── Records supplied
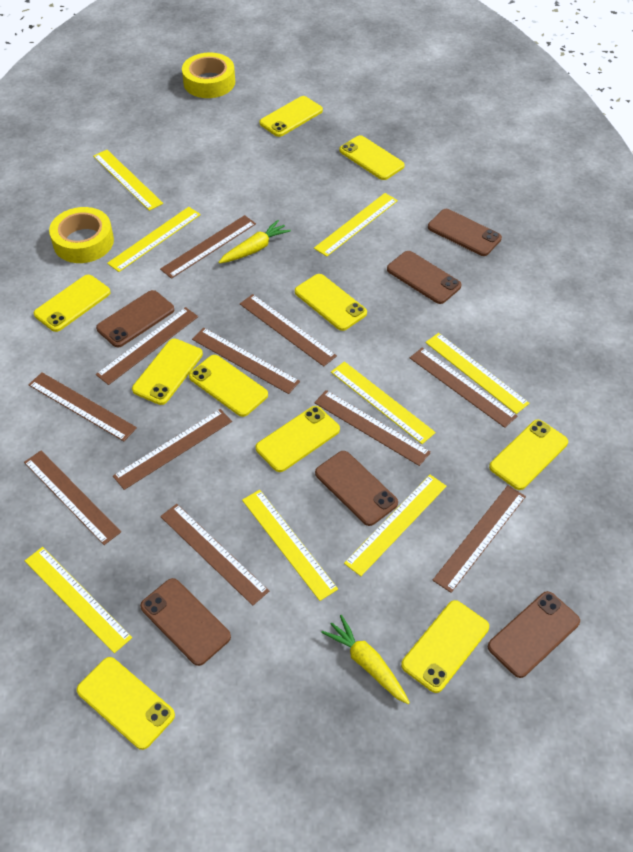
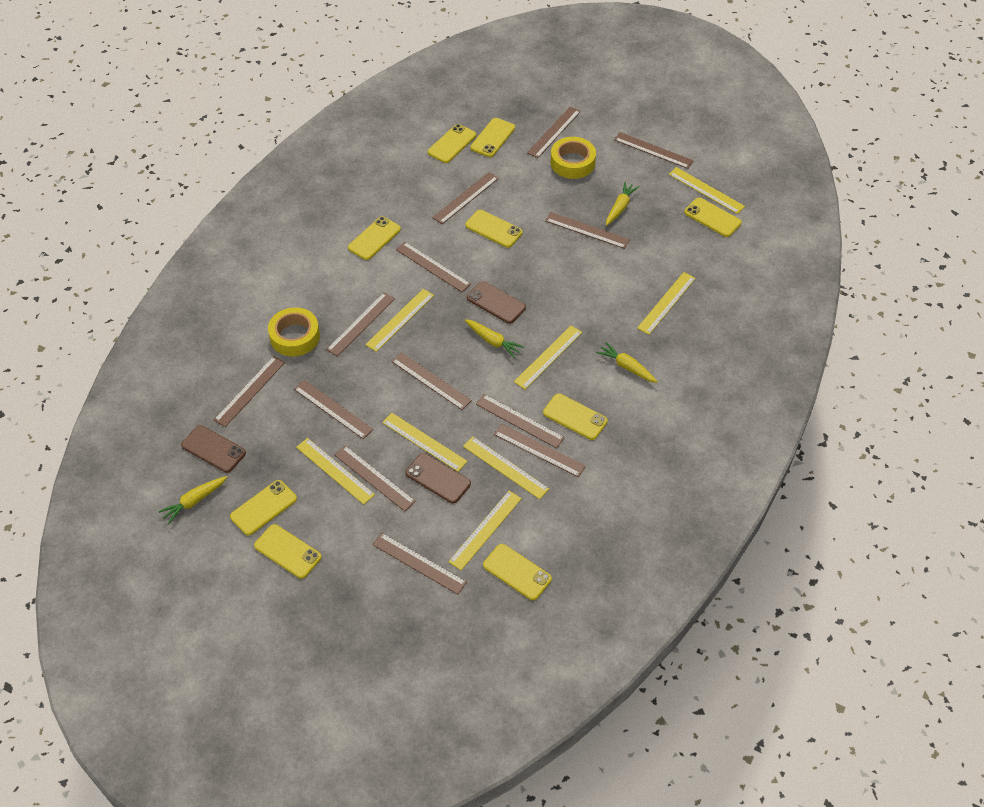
brown phone: 6 -> 3
brown ruler: 11 -> 13
yellow carrot: 2 -> 4
yellow phone: 10 -> 9

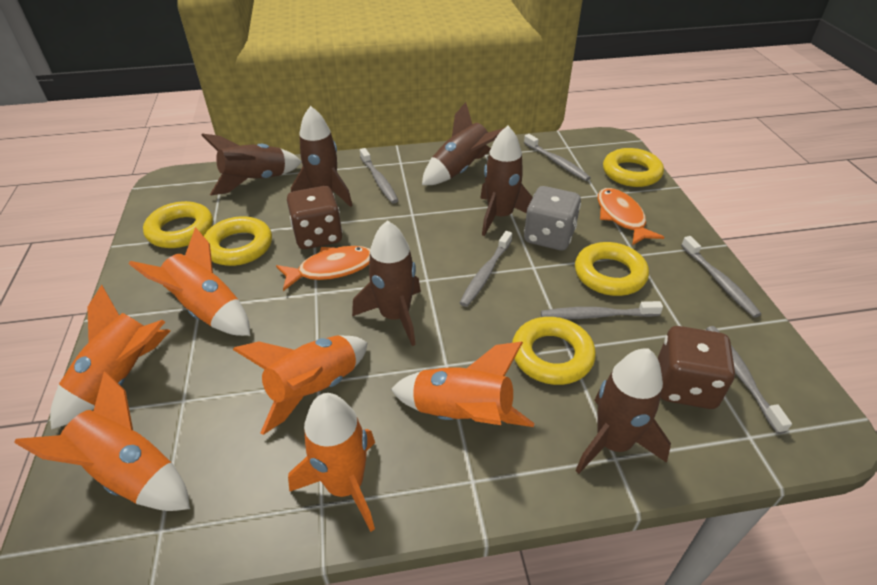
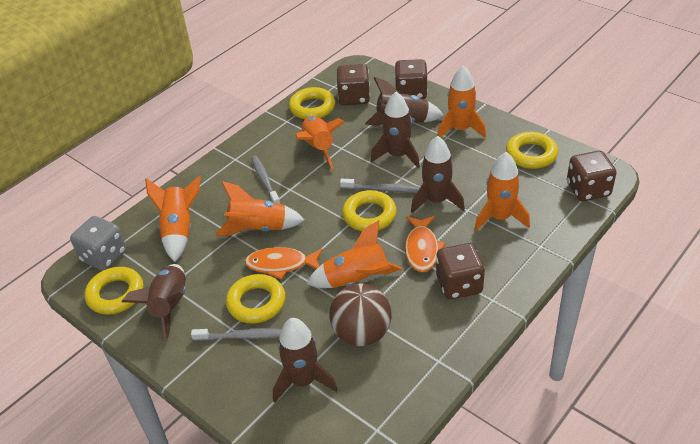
brown ball: 0 -> 1
brown dice: 2 -> 4
brown rocket: 6 -> 5
grey toothbrush: 6 -> 3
────
__To do__
Scan the data above, find each line with "brown", and copy it.

__Answer to this exercise__
brown phone: 6 -> 3
brown ruler: 11 -> 13
brown ball: 0 -> 1
brown dice: 2 -> 4
brown rocket: 6 -> 5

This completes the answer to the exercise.